■ **STATED GOAL**: Quote the lines from the one containing "purple circle at (55, 165): moved 16 px left" through the one containing "gray cross at", inclusive.

■ **DATA SHOWN**:
##########
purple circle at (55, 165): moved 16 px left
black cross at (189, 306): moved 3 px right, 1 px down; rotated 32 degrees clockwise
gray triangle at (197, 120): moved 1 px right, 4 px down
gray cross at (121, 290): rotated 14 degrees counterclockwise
##########
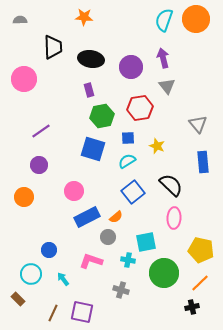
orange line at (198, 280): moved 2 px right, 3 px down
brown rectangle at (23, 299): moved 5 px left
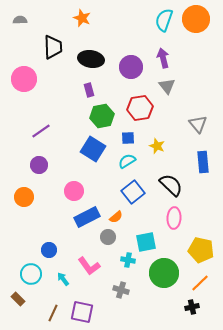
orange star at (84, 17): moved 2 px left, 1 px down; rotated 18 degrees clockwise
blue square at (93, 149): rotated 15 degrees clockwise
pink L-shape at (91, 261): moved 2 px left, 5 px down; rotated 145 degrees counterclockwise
##########
■ **ANSWER TO THIS TASK**:
purple circle at (55, 165): moved 16 px left
black cross at (189, 306): moved 3 px right, 1 px down; rotated 32 degrees clockwise
gray triangle at (197, 120): moved 1 px right, 4 px down
gray cross at (121, 290): rotated 14 degrees counterclockwise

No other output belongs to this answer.